Data: Begin
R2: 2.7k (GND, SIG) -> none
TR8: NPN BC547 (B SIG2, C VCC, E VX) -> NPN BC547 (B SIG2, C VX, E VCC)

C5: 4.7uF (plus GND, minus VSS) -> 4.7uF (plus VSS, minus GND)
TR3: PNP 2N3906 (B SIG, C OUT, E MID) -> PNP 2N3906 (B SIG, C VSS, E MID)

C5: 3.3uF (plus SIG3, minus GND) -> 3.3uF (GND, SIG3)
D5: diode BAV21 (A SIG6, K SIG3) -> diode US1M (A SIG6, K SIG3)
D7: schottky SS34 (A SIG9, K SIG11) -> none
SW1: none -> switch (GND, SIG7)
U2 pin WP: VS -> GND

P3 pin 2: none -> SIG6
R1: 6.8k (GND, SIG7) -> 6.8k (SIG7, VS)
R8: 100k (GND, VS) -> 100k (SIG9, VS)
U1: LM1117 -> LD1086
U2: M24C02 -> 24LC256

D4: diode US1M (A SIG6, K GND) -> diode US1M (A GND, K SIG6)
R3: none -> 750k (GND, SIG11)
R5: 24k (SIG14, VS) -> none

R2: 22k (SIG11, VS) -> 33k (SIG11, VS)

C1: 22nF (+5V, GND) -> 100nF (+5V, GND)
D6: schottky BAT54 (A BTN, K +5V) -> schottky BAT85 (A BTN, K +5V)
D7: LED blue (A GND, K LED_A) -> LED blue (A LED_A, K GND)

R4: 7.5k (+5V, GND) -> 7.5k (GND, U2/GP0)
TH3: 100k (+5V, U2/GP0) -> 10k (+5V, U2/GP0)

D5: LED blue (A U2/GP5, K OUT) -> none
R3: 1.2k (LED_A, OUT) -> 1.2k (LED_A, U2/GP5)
Data: End
[Work request] Among the lines above, return each one holding the string "plus".

[Solution to this task]
C5: 4.7uF (plus GND, minus VSS) -> 4.7uF (plus VSS, minus GND)
C5: 3.3uF (plus SIG3, minus GND) -> 3.3uF (GND, SIG3)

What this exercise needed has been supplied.